» **Exercise goal**:
Which lines in the records below include the word "right"? Report each of them in full.

» **Input data**:
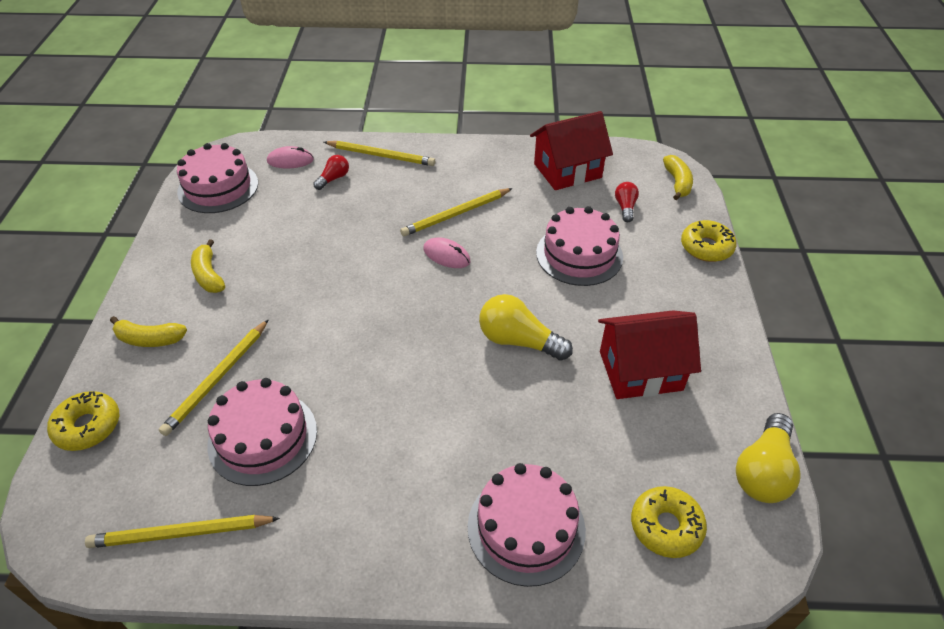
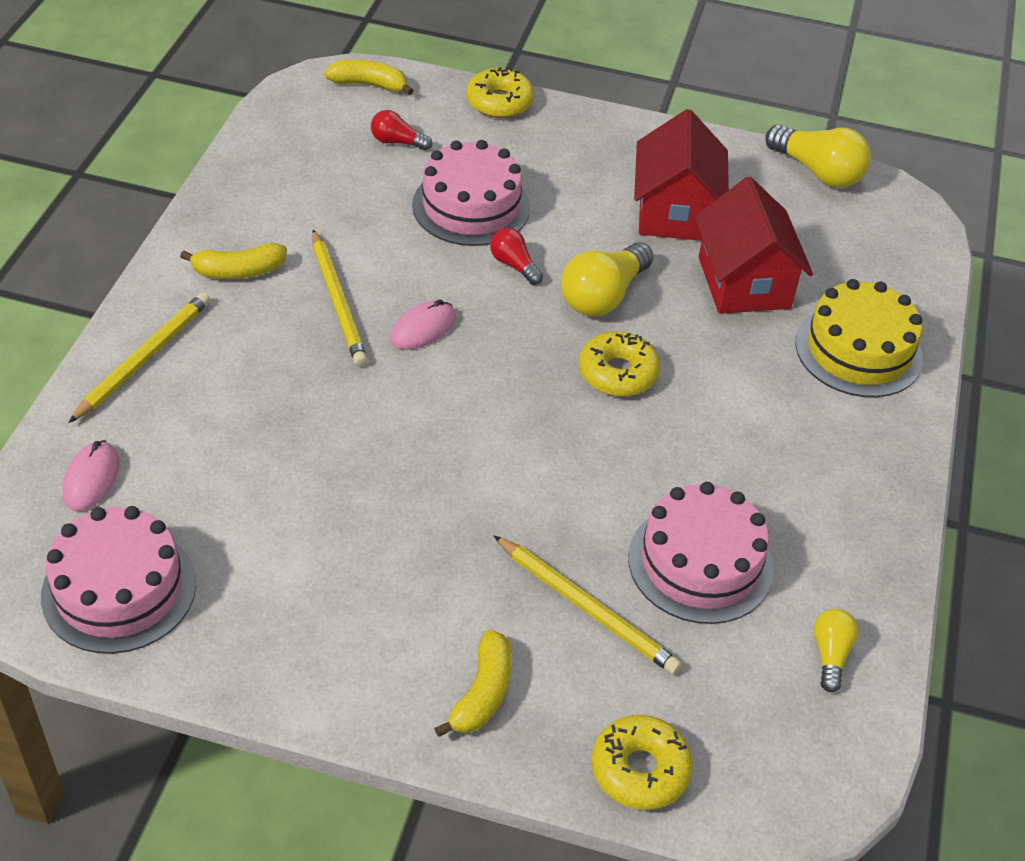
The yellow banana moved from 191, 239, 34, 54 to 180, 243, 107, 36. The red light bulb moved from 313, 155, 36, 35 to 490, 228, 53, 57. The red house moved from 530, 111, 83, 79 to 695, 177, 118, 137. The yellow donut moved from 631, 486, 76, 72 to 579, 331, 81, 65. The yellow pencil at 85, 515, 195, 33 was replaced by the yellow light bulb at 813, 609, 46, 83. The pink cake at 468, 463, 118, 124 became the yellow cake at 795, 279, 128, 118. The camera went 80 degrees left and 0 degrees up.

* * *

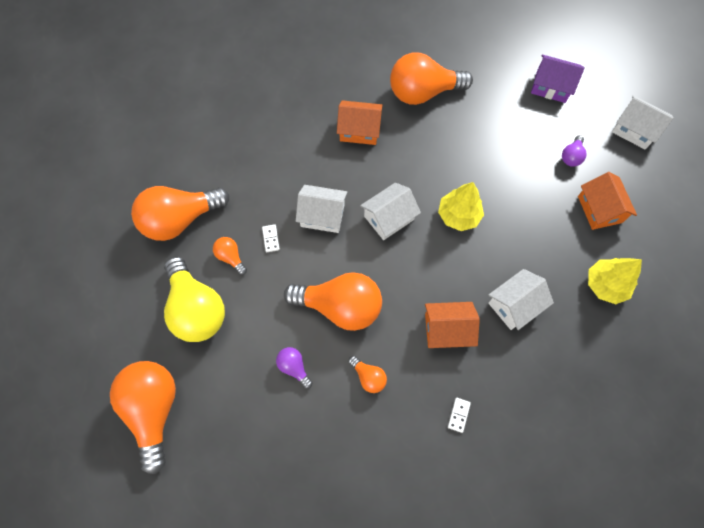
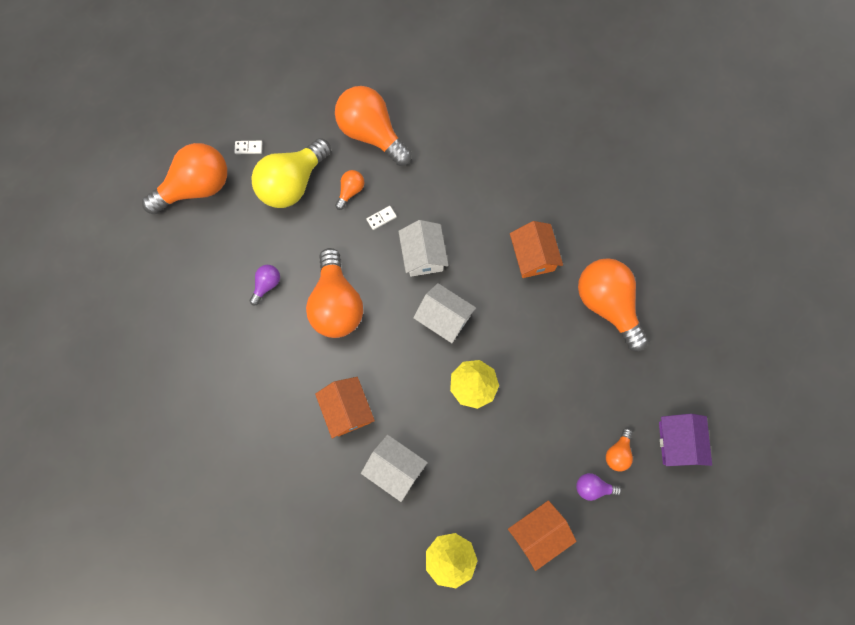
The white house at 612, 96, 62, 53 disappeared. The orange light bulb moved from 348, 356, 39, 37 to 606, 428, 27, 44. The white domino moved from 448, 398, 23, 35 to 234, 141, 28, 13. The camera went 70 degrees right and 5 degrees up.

--

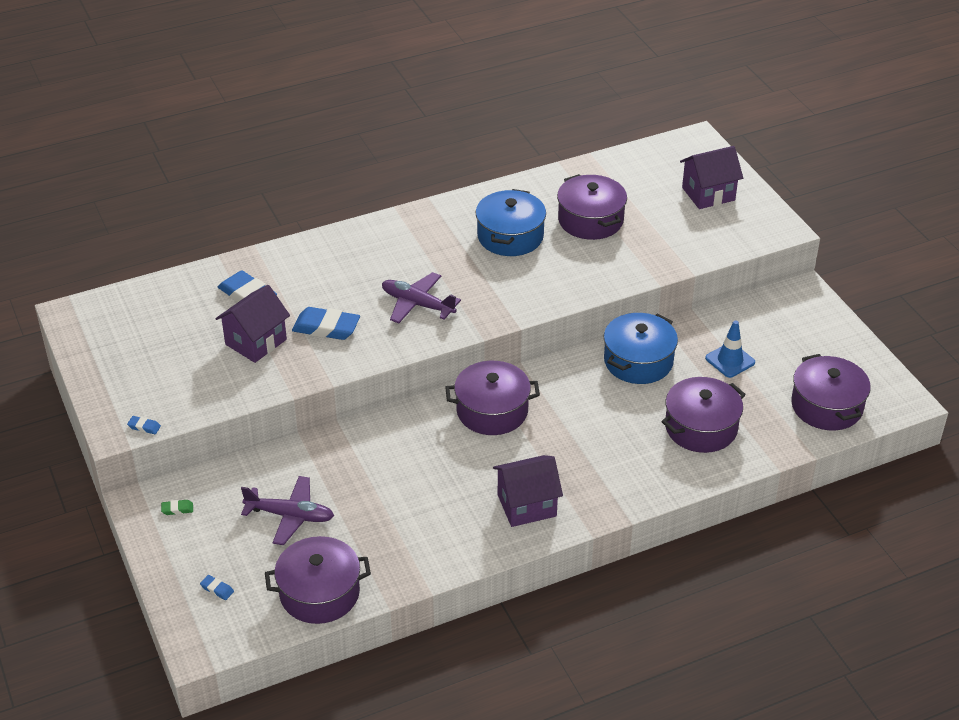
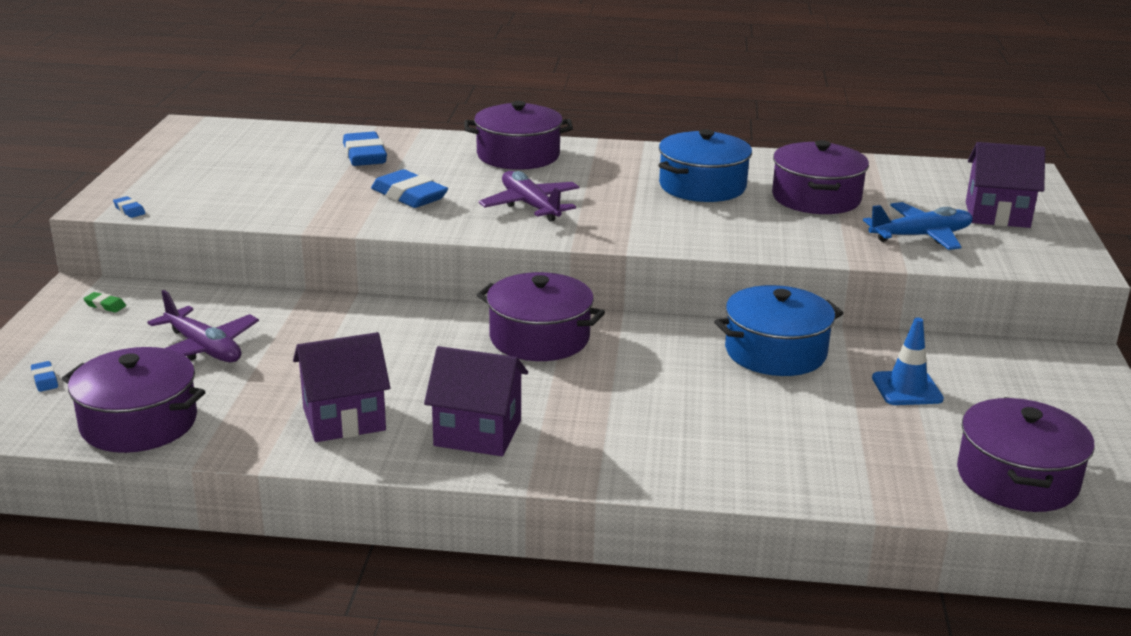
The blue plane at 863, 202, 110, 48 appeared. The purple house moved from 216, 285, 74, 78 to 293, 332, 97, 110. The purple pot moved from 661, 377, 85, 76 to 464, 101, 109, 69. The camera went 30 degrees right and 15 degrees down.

» **Answer to this problem**:
The white house at 612, 96, 62, 53 disappeared. The orange light bulb moved from 348, 356, 39, 37 to 606, 428, 27, 44. The white domino moved from 448, 398, 23, 35 to 234, 141, 28, 13. The camera went 70 degrees right and 5 degrees up.
The blue plane at 863, 202, 110, 48 appeared. The purple house moved from 216, 285, 74, 78 to 293, 332, 97, 110. The purple pot moved from 661, 377, 85, 76 to 464, 101, 109, 69. The camera went 30 degrees right and 15 degrees down.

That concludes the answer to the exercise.